*PROBLEM STATEMENT:* Restate word for word each line from the one containing "OLED pin SCL: A5 -> A3" through the end of the material, and nothing more. Drop every picture.

*TASK DATA:*
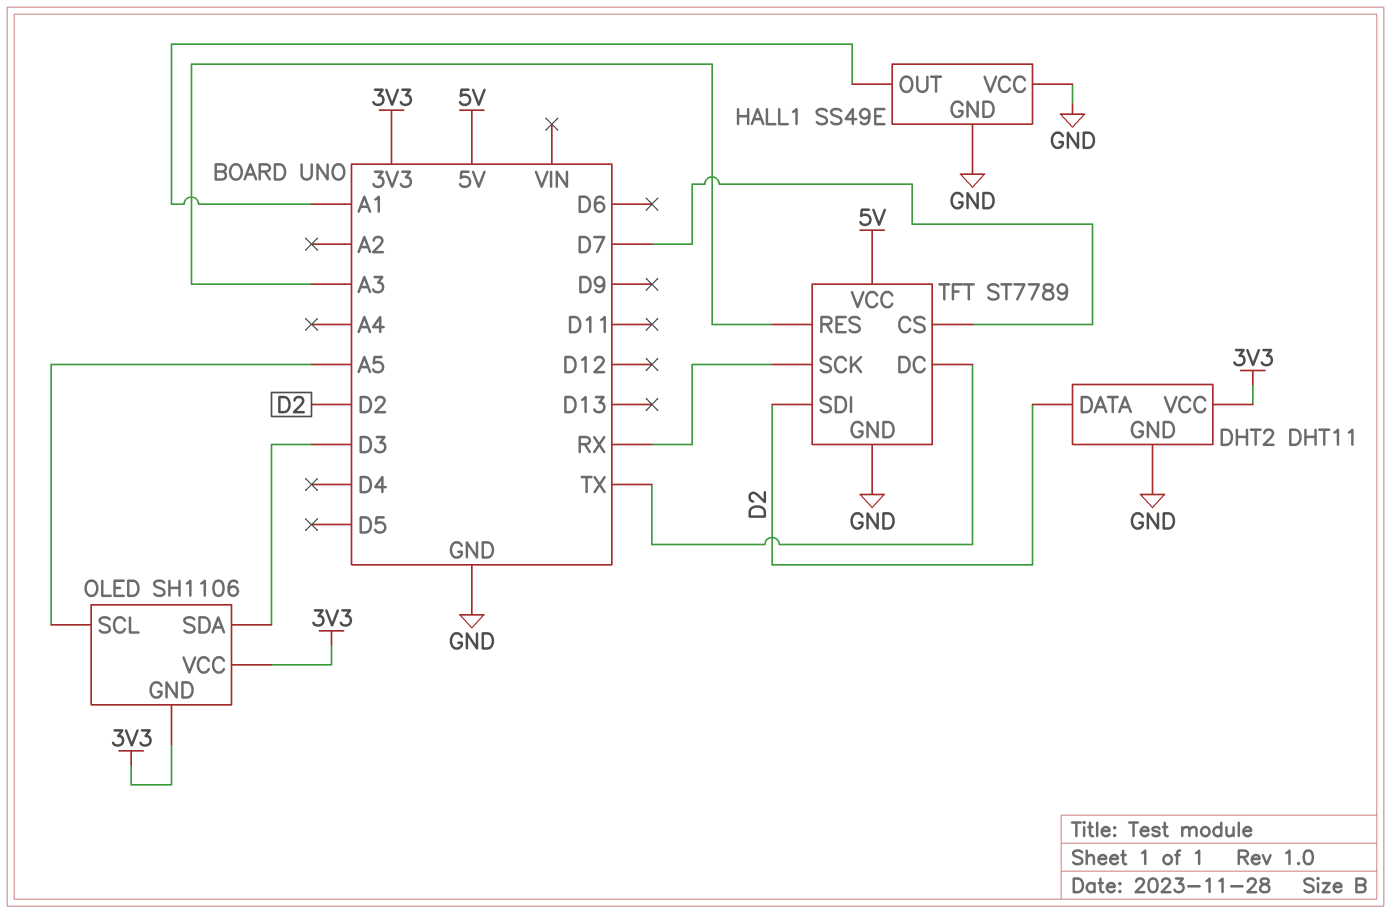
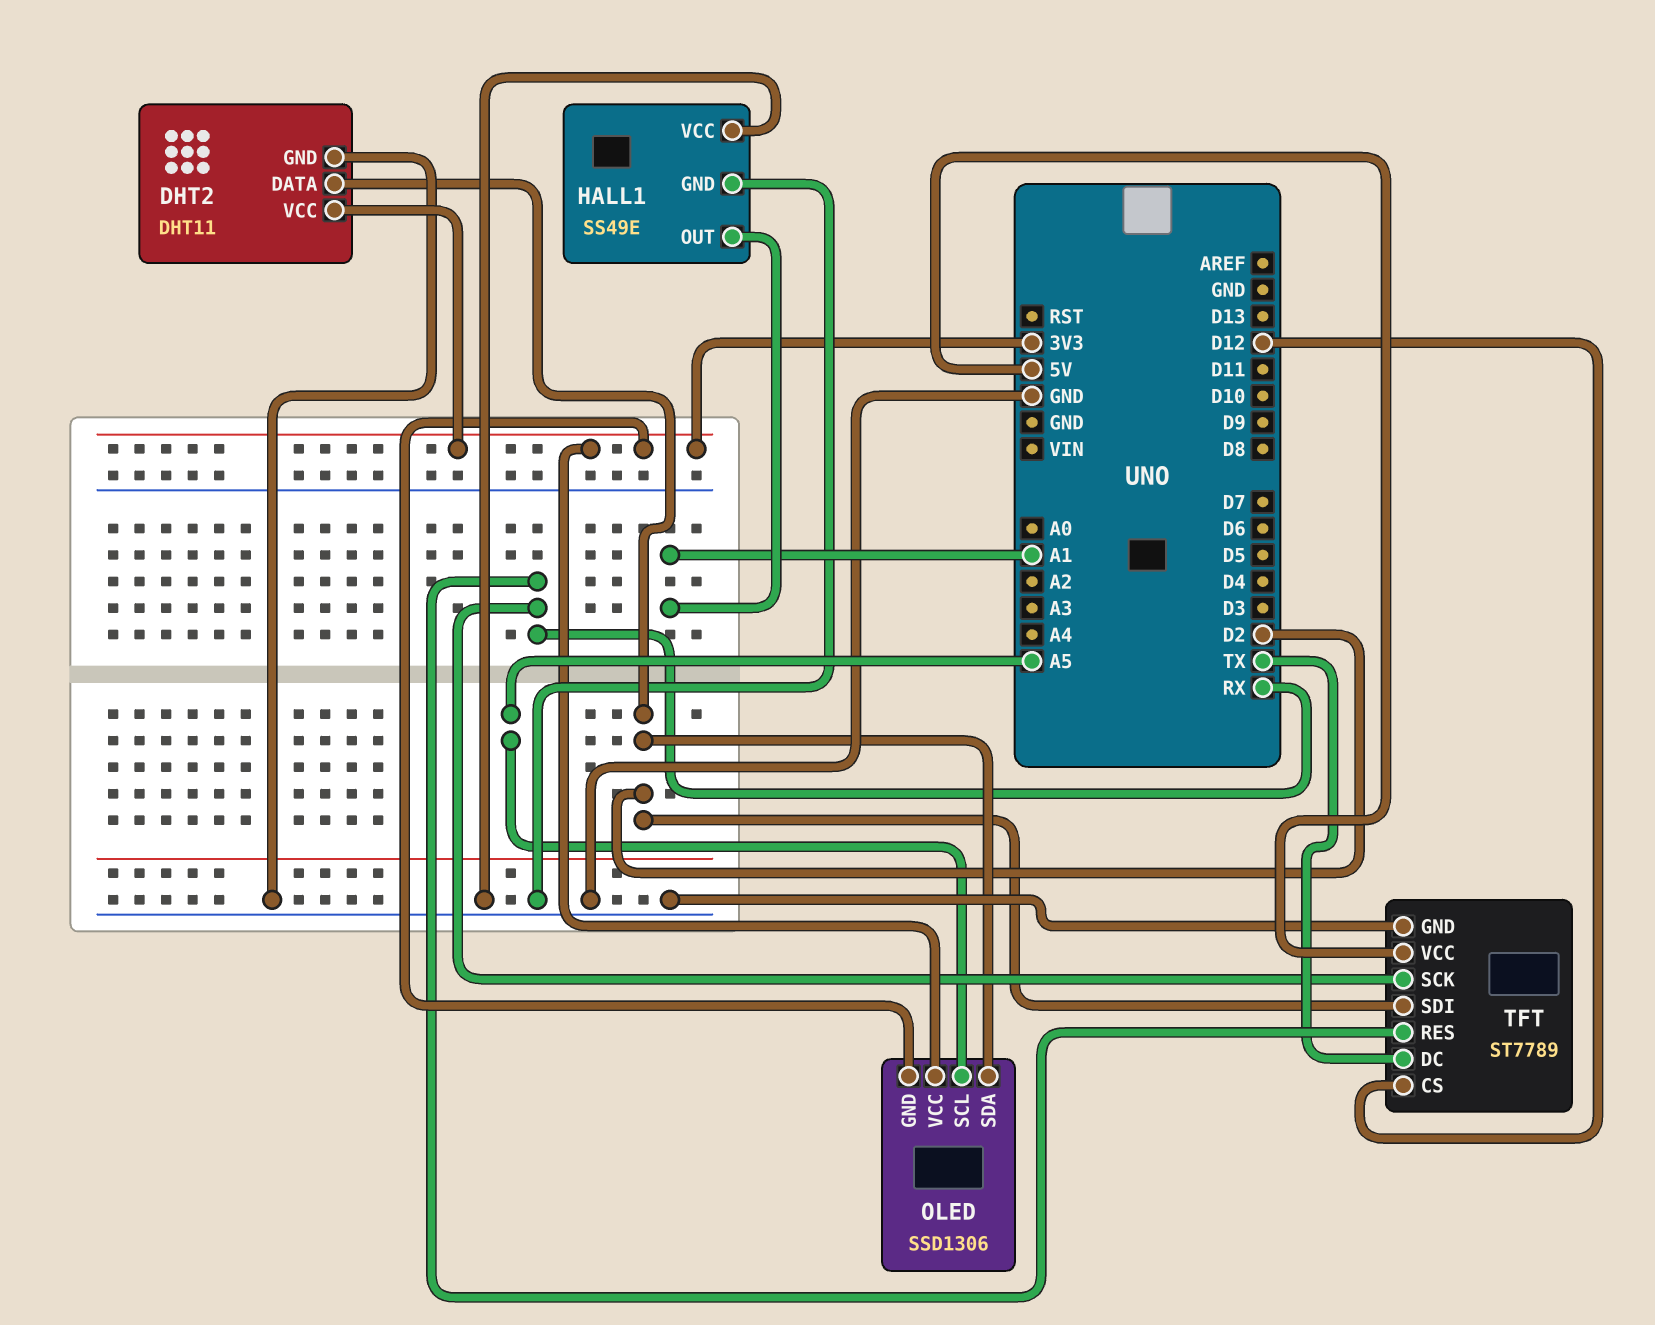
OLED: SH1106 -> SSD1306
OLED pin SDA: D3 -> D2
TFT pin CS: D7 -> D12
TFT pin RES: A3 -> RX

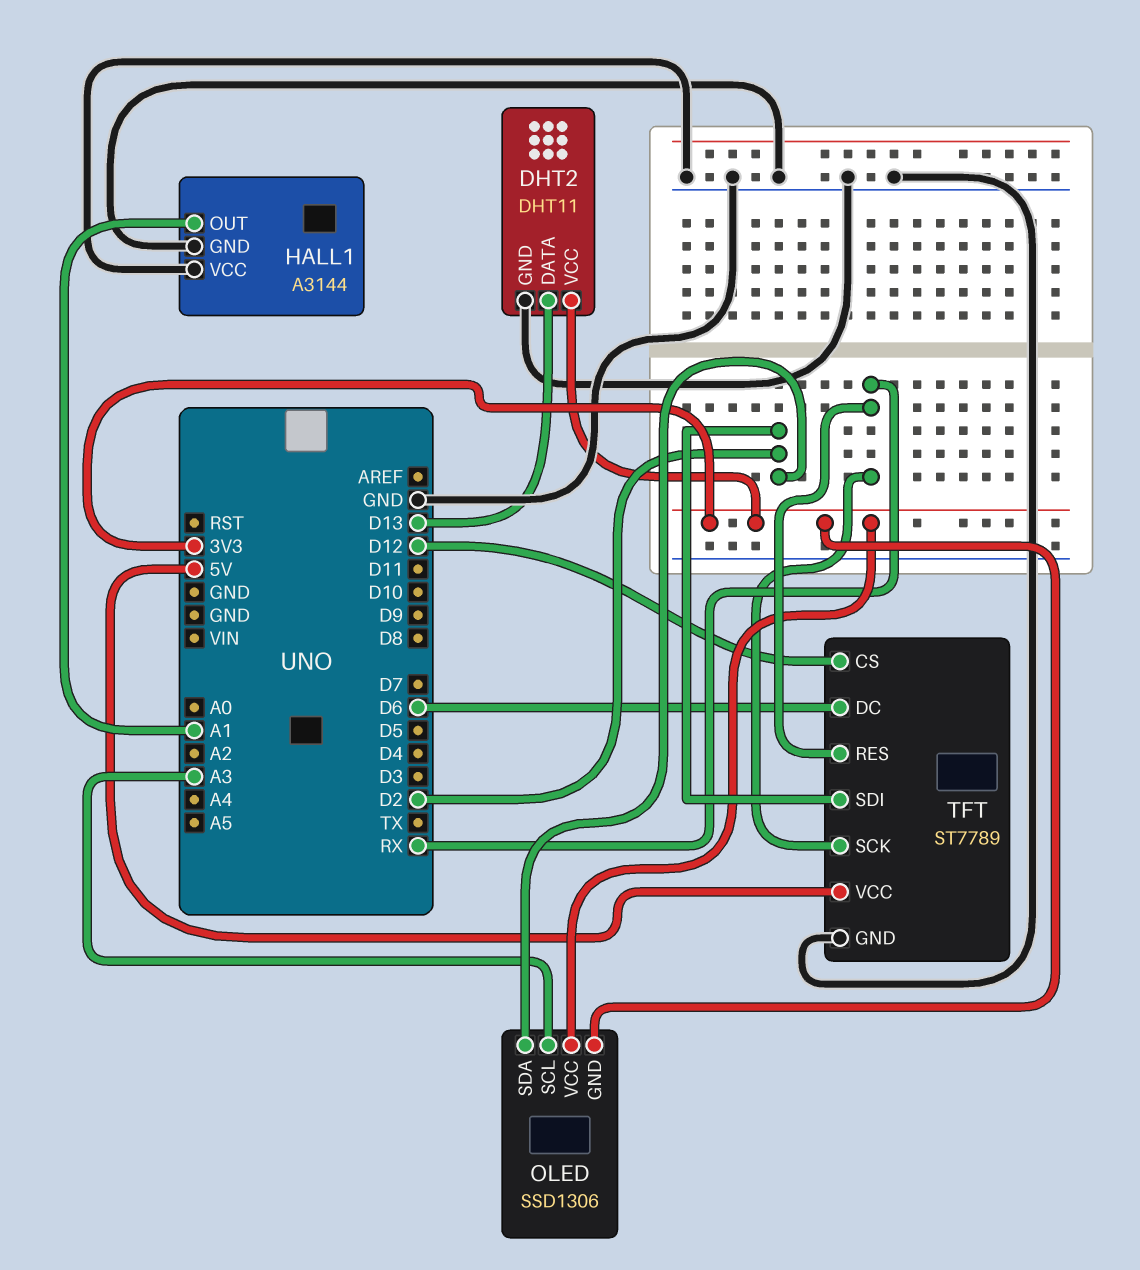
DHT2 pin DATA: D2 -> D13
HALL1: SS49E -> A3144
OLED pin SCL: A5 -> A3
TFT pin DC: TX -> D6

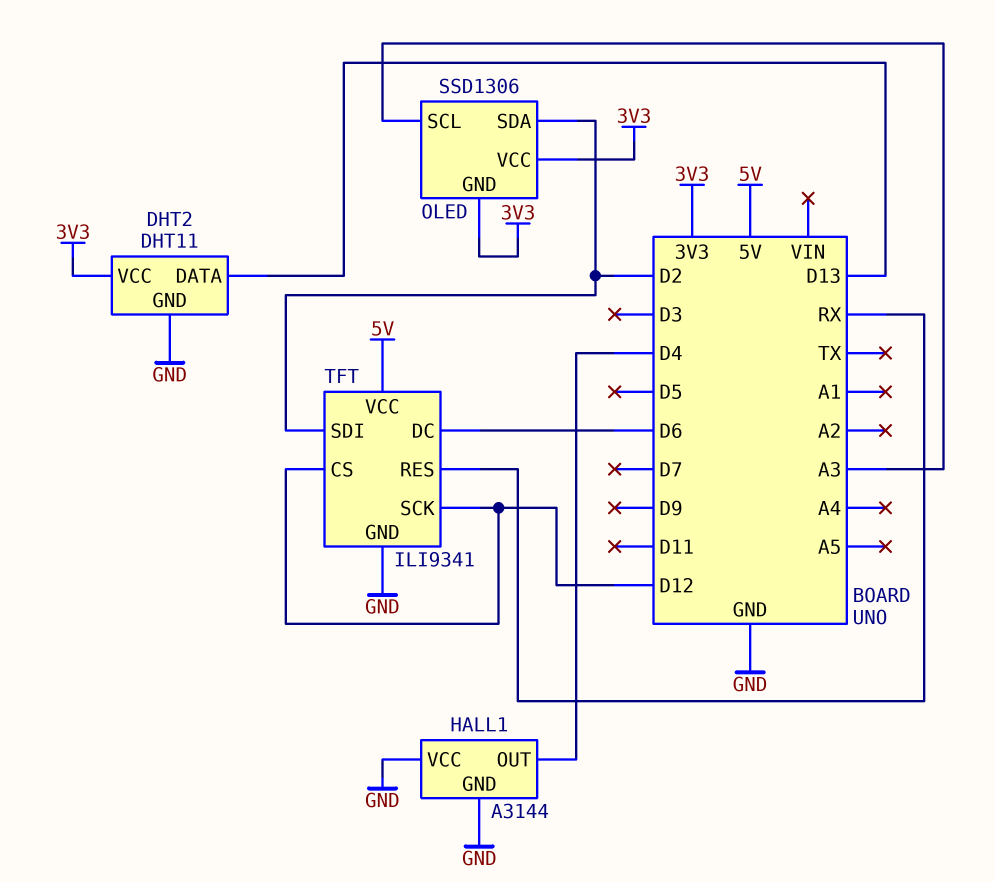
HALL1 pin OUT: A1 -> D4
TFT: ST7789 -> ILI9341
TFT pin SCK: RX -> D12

*ANSWER BOX:*
OLED pin SCL: A5 -> A3
TFT pin DC: TX -> D6

HALL1 pin OUT: A1 -> D4
TFT: ST7789 -> ILI9341
TFT pin SCK: RX -> D12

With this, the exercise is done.